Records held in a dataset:
◆ ◆ ◆ ◆ ◆

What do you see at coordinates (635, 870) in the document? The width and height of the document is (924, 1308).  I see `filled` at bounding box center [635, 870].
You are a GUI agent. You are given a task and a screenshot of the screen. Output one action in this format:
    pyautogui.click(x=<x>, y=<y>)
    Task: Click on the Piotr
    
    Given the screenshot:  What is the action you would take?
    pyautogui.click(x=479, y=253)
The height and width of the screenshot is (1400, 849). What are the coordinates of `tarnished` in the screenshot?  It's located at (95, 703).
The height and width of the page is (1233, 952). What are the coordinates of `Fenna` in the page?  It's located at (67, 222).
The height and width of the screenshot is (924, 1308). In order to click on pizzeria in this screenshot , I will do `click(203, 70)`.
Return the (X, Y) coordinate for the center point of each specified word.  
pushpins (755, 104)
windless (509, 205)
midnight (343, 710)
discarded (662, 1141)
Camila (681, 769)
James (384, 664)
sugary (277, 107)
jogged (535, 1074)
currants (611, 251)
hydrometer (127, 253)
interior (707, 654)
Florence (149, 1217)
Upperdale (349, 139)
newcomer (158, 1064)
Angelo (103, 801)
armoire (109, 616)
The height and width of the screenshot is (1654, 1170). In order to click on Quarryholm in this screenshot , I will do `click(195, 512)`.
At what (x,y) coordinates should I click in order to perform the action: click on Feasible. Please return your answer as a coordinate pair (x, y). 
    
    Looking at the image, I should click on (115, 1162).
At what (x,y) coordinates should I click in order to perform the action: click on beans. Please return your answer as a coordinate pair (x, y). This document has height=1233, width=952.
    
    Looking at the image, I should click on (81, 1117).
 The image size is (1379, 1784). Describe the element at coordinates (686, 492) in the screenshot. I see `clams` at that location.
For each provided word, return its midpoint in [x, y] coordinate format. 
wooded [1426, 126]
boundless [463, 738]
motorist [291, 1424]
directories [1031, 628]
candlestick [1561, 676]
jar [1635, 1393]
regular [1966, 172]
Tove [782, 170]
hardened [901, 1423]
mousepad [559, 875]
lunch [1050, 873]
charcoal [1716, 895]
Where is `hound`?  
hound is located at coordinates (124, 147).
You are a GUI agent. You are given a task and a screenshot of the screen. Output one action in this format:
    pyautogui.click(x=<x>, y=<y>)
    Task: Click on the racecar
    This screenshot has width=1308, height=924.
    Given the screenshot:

◆ ◆ ◆ ◆ ◆

Format the lines of the material above as a Markdown table with the columns Row and Line, numbering each non-blank line and leaving out the blank ones.

● REPLY TO THE EXERCISE:
| Row | Line |
|---|---|
| 1 | What do you see at coordinates (635, 870) in the document? The width and height of the document is (924, 1308).  I see `filled` at bounding box center [635, 870]. |
| 2 | You are a GUI agent. You are given a task and a screenshot of the screen. Output one action in this format: |
| 3 |     pyautogui.click(x=<x>, y=<y>) |
| 4 |     Task: Click on the Piotr |
| 5 |     Given the screenshot:  What is the action you would take? |
| 6 |     pyautogui.click(x=479, y=253) |
| 7 | The height and width of the screenshot is (1400, 849). What are the coordinates of `tarnished` in the screenshot?  It's located at (95, 703). |
| 8 | The height and width of the page is (1233, 952). What are the coordinates of `Fenna` in the page?  It's located at (67, 222). |
| 9 | The height and width of the screenshot is (924, 1308). In order to click on pizzeria in this screenshot , I will do `click(203, 70)`. |
| 10 | Return the (X, Y) coordinate for the center point of each specified word.   |
| 11 | pushpins (755, 104) |
| 12 | windless (509, 205) |
| 13 | midnight (343, 710) |
| 14 | discarded (662, 1141) |
| 15 | Camila (681, 769) |
| 16 | James (384, 664) |
| 17 | sugary (277, 107) |
| 18 | jogged (535, 1074) |
| 19 | currants (611, 251) |
| 20 | hydrometer (127, 253) |
| 21 | interior (707, 654) |
| 22 | Florence (149, 1217) |
| 23 | Upperdale (349, 139) |
| 24 | newcomer (158, 1064) |
| 25 | Angelo (103, 801) |
| 26 | armoire (109, 616) |
| 27 | The height and width of the screenshot is (1654, 1170). In order to click on Quarryholm in this screenshot , I will do `click(195, 512)`. |
| 28 | At what (x,y) coordinates should I click in order to perform the action: click on Feasible. Please return your answer as a coordinate pair (x, y).  |
| 29 |     Looking at the image, I should click on (115, 1162). |
| 30 | At what (x,y) coordinates should I click in order to perform the action: click on beans. Please return your answer as a coordinate pair (x, y). This document has height=1233, width=952. |
| 31 |     Looking at the image, I should click on (81, 1117). |
| 32 |  The image size is (1379, 1784). Describe the element at coordinates (686, 492) in the screenshot. I see `clams` at that location. |
| 33 | For each provided word, return its midpoint in [x, y] coordinate format.  |
| 34 | wooded [1426, 126] |
| 35 | boundless [463, 738] |
| 36 | motorist [291, 1424] |
| 37 | directories [1031, 628] |
| 38 | candlestick [1561, 676] |
| 39 | jar [1635, 1393] |
| 40 | regular [1966, 172] |
| 41 | Tove [782, 170] |
| 42 | hardened [901, 1423] |
| 43 | mousepad [559, 875] |
| 44 | lunch [1050, 873] |
| 45 | charcoal [1716, 895] |
| 46 | Where is `hound`?   |
| 47 | hound is located at coordinates (124, 147). |
| 48 | You are a GUI agent. You are given a task and a screenshot of the screen. Output one action in this format: |
| 49 |     pyautogui.click(x=<x>, y=<y>) |
| 50 |     Task: Click on the racecar |
| 51 |     This screenshot has width=1308, height=924. |
| 52 |     Given the screenshot: |